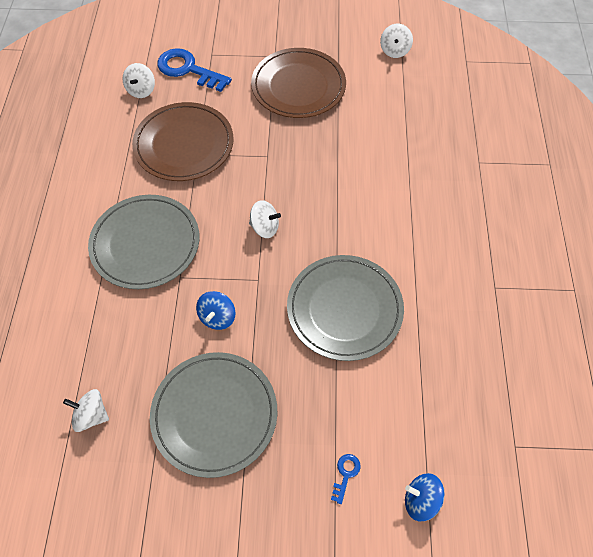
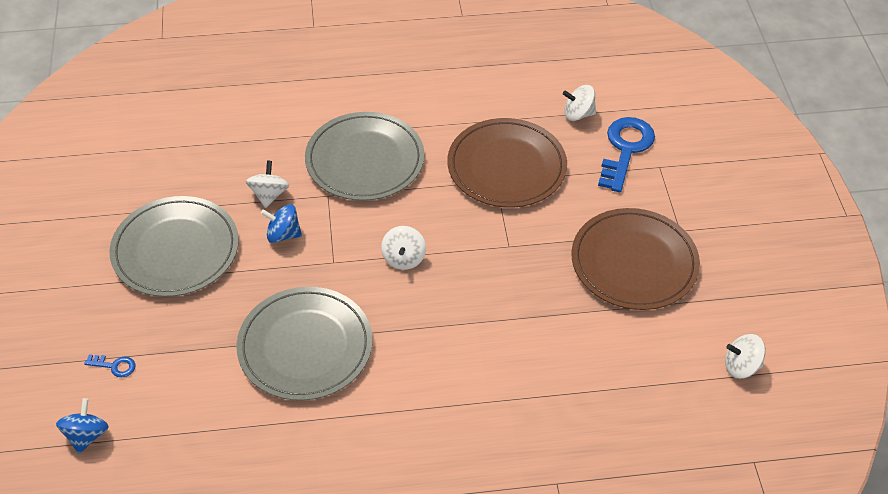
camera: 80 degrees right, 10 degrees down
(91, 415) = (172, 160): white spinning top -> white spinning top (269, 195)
####
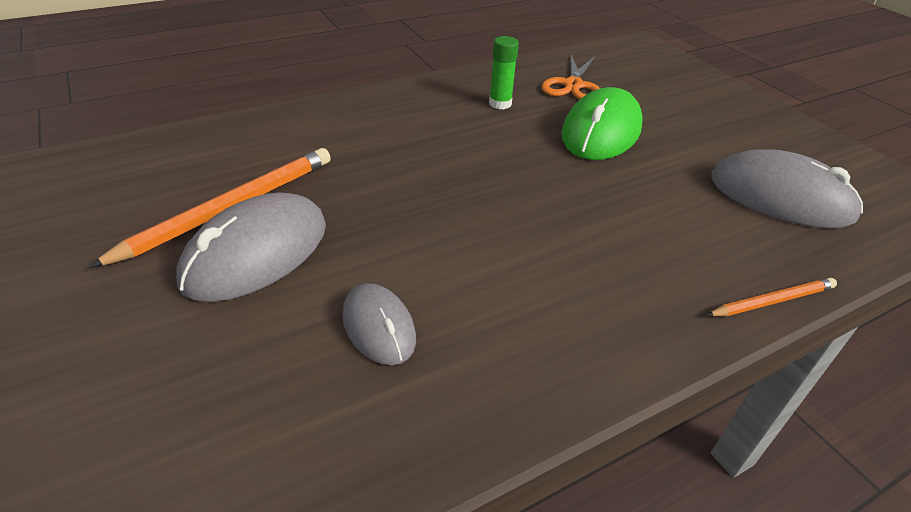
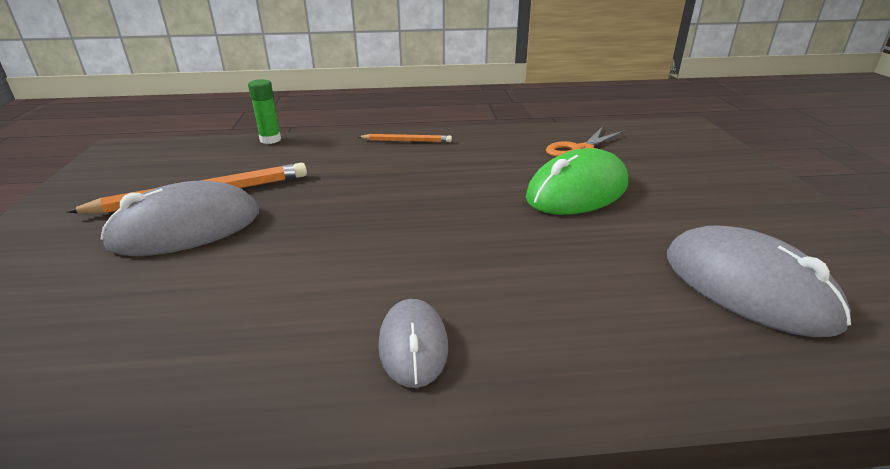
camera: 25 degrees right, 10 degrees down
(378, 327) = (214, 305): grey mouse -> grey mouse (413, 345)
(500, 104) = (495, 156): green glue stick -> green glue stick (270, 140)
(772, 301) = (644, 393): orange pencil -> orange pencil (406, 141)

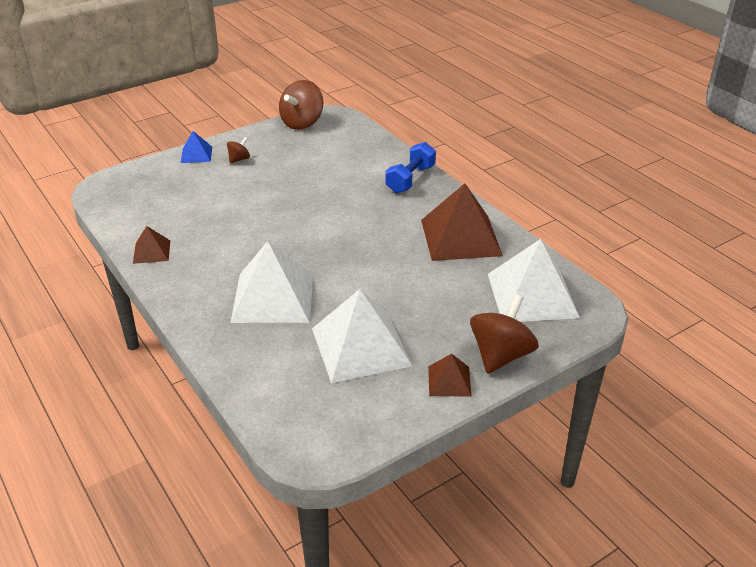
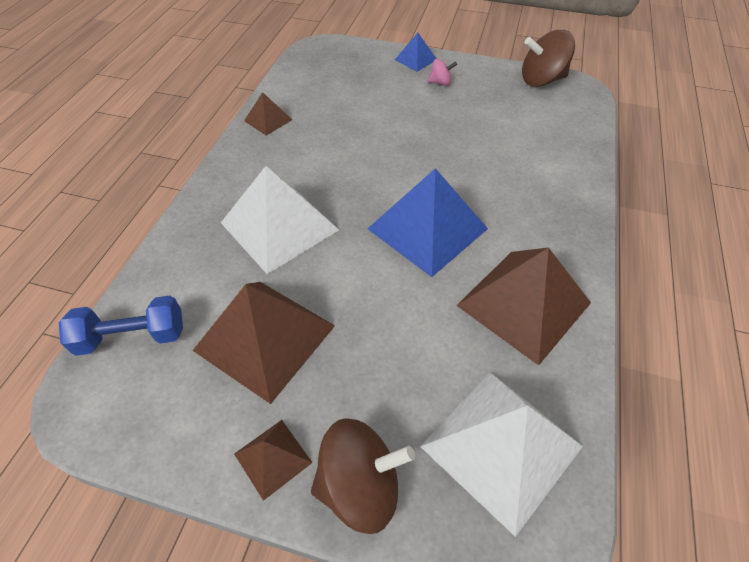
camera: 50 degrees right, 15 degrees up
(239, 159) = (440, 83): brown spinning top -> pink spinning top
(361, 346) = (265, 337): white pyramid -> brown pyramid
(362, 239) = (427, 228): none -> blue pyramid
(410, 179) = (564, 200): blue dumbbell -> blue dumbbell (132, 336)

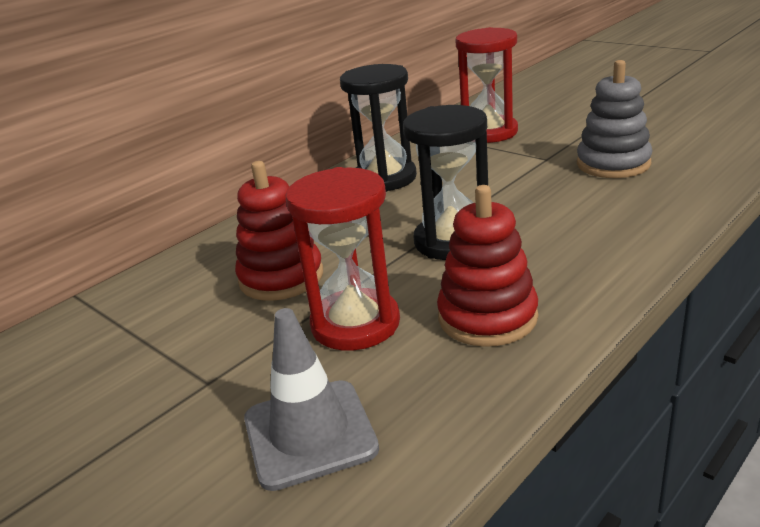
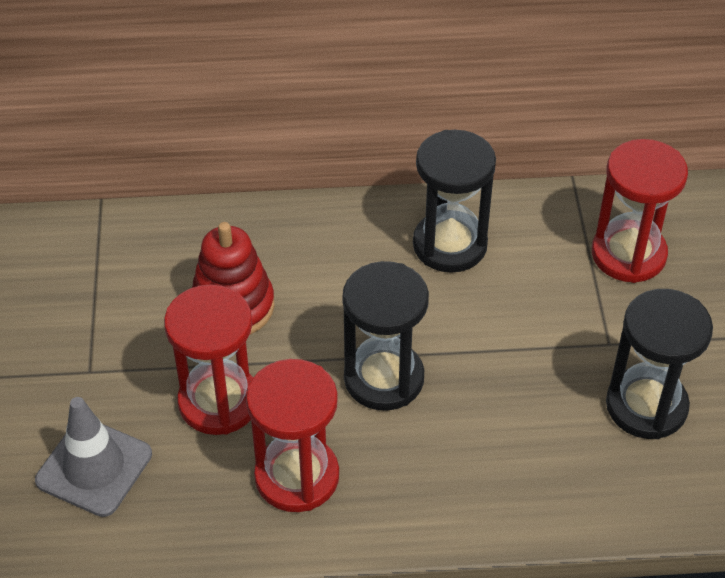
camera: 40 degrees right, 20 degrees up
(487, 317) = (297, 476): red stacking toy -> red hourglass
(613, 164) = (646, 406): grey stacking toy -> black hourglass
####
TASK DIRECTIONS → Restate the lines above from the one containing "(410, 179) = (564, 200): blue" through the one containing "(613, 164) = (646, 406): grey", inclusive, exactly and without pictures.

EXERCISE RESPONSE →
(410, 179) = (564, 200): blue dumbbell -> blue dumbbell (132, 336)

camera: 40 degrees right, 20 degrees up
(487, 317) = (297, 476): red stacking toy -> red hourglass
(613, 164) = (646, 406): grey stacking toy -> black hourglass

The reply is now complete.